[Entries from a data collection]
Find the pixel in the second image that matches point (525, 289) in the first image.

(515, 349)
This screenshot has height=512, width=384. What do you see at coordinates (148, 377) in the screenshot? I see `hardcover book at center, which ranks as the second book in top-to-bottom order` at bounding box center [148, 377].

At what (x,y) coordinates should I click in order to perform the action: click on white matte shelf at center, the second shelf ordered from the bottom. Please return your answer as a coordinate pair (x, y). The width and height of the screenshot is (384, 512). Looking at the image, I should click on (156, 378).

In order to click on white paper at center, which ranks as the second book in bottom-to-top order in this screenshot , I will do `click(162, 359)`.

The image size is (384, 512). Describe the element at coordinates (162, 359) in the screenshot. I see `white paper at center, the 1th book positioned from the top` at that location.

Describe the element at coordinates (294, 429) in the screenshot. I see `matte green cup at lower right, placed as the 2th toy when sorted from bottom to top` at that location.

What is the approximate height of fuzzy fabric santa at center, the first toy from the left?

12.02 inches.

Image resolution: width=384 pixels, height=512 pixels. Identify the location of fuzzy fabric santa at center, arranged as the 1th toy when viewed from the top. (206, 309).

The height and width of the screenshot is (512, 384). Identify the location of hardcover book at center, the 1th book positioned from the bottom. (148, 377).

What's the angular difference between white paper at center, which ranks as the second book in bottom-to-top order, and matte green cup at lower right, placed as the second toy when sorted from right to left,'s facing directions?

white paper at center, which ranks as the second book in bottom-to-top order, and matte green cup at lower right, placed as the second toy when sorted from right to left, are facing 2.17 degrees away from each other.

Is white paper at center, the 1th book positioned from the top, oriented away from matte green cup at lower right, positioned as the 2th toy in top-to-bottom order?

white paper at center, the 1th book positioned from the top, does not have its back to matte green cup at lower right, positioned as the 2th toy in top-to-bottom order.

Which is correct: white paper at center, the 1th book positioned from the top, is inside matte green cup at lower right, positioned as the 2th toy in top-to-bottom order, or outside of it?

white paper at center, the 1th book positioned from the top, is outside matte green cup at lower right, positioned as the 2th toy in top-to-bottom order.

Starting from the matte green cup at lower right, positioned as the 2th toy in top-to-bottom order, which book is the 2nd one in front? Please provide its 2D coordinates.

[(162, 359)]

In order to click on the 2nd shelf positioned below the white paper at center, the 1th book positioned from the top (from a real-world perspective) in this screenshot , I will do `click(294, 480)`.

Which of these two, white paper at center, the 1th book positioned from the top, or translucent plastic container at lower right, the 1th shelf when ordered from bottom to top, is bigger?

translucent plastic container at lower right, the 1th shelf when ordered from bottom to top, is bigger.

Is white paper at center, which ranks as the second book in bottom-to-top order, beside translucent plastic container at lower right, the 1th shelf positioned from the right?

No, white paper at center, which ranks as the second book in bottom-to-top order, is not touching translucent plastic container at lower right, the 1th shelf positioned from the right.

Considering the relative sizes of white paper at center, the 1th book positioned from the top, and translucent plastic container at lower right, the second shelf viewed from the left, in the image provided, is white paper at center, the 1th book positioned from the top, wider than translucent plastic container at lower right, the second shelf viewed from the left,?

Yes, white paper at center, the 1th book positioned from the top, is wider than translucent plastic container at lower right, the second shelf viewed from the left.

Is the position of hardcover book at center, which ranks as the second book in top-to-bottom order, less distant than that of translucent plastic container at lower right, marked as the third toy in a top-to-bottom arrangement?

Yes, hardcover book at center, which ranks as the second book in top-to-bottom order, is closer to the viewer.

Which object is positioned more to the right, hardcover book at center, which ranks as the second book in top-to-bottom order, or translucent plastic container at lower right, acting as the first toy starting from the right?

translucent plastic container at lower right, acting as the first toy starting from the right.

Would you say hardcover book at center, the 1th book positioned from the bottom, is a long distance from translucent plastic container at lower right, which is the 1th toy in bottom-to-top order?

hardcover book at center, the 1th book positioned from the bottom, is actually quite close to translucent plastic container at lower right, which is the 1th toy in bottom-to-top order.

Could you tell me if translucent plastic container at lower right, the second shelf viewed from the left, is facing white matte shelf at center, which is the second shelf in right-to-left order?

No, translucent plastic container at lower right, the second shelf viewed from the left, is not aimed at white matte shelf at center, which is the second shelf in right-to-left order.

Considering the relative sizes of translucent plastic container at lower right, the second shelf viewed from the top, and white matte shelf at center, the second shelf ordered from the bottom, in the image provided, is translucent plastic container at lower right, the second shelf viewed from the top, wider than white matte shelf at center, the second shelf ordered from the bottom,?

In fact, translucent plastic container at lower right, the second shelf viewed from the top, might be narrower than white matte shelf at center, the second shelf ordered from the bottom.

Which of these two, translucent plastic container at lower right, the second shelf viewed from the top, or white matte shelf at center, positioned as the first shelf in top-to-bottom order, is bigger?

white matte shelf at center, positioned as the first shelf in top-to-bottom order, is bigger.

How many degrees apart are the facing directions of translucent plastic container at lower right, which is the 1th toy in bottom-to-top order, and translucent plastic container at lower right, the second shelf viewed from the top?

Written request:
Copy all of the entries above word for word, changing nothing.

Expected answer:
Find the pixel in the second image that matches point (525, 289) in the first image.

(515, 349)
This screenshot has height=512, width=384. What do you see at coordinates (148, 377) in the screenshot? I see `hardcover book at center, which ranks as the second book in top-to-bottom order` at bounding box center [148, 377].

At what (x,y) coordinates should I click in order to perform the action: click on white matte shelf at center, the second shelf ordered from the bottom. Please return your answer as a coordinate pair (x, y). The width and height of the screenshot is (384, 512). Looking at the image, I should click on (156, 378).

In order to click on white paper at center, which ranks as the second book in bottom-to-top order in this screenshot , I will do `click(162, 359)`.

The image size is (384, 512). Describe the element at coordinates (162, 359) in the screenshot. I see `white paper at center, the 1th book positioned from the top` at that location.

Describe the element at coordinates (294, 429) in the screenshot. I see `matte green cup at lower right, placed as the 2th toy when sorted from bottom to top` at that location.

What is the approximate height of fuzzy fabric santa at center, the first toy from the left?

12.02 inches.

Image resolution: width=384 pixels, height=512 pixels. Identify the location of fuzzy fabric santa at center, arranged as the 1th toy when viewed from the top. (206, 309).

The height and width of the screenshot is (512, 384). Identify the location of hardcover book at center, the 1th book positioned from the bottom. (148, 377).

What's the angular difference between white paper at center, which ranks as the second book in bottom-to-top order, and matte green cup at lower right, placed as the second toy when sorted from right to left,'s facing directions?

white paper at center, which ranks as the second book in bottom-to-top order, and matte green cup at lower right, placed as the second toy when sorted from right to left, are facing 2.17 degrees away from each other.

Is white paper at center, the 1th book positioned from the top, oriented away from matte green cup at lower right, positioned as the 2th toy in top-to-bottom order?

white paper at center, the 1th book positioned from the top, does not have its back to matte green cup at lower right, positioned as the 2th toy in top-to-bottom order.

Which is correct: white paper at center, the 1th book positioned from the top, is inside matte green cup at lower right, positioned as the 2th toy in top-to-bottom order, or outside of it?

white paper at center, the 1th book positioned from the top, is outside matte green cup at lower right, positioned as the 2th toy in top-to-bottom order.

Starting from the matte green cup at lower right, positioned as the 2th toy in top-to-bottom order, which book is the 2nd one in front? Please provide its 2D coordinates.

[(162, 359)]

In order to click on the 2nd shelf positioned below the white paper at center, the 1th book positioned from the top (from a real-world perspective) in this screenshot , I will do `click(294, 480)`.

Which of these two, white paper at center, the 1th book positioned from the top, or translucent plastic container at lower right, the 1th shelf when ordered from bottom to top, is bigger?

translucent plastic container at lower right, the 1th shelf when ordered from bottom to top, is bigger.

Is white paper at center, which ranks as the second book in bottom-to-top order, beside translucent plastic container at lower right, the 1th shelf positioned from the right?

No, white paper at center, which ranks as the second book in bottom-to-top order, is not touching translucent plastic container at lower right, the 1th shelf positioned from the right.

Considering the relative sizes of white paper at center, the 1th book positioned from the top, and translucent plastic container at lower right, the second shelf viewed from the left, in the image provided, is white paper at center, the 1th book positioned from the top, wider than translucent plastic container at lower right, the second shelf viewed from the left,?

Yes, white paper at center, the 1th book positioned from the top, is wider than translucent plastic container at lower right, the second shelf viewed from the left.

Is the position of hardcover book at center, which ranks as the second book in top-to-bottom order, less distant than that of translucent plastic container at lower right, marked as the third toy in a top-to-bottom arrangement?

Yes, hardcover book at center, which ranks as the second book in top-to-bottom order, is closer to the viewer.

Which object is positioned more to the right, hardcover book at center, which ranks as the second book in top-to-bottom order, or translucent plastic container at lower right, acting as the first toy starting from the right?

translucent plastic container at lower right, acting as the first toy starting from the right.

Would you say hardcover book at center, the 1th book positioned from the bottom, is a long distance from translucent plastic container at lower right, which is the 1th toy in bottom-to-top order?

hardcover book at center, the 1th book positioned from the bottom, is actually quite close to translucent plastic container at lower right, which is the 1th toy in bottom-to-top order.

Could you tell me if translucent plastic container at lower right, the second shelf viewed from the left, is facing white matte shelf at center, which is the second shelf in right-to-left order?

No, translucent plastic container at lower right, the second shelf viewed from the left, is not aimed at white matte shelf at center, which is the second shelf in right-to-left order.

Considering the relative sizes of translucent plastic container at lower right, the second shelf viewed from the top, and white matte shelf at center, the second shelf ordered from the bottom, in the image provided, is translucent plastic container at lower right, the second shelf viewed from the top, wider than white matte shelf at center, the second shelf ordered from the bottom,?

In fact, translucent plastic container at lower right, the second shelf viewed from the top, might be narrower than white matte shelf at center, the second shelf ordered from the bottom.

Which of these two, translucent plastic container at lower right, the second shelf viewed from the top, or white matte shelf at center, positioned as the first shelf in top-to-bottom order, is bigger?

white matte shelf at center, positioned as the first shelf in top-to-bottom order, is bigger.

How many degrees apart are the facing directions of translucent plastic container at lower right, which is the 1th toy in bottom-to-top order, and translucent plastic container at lower right, the second shelf viewed from the top?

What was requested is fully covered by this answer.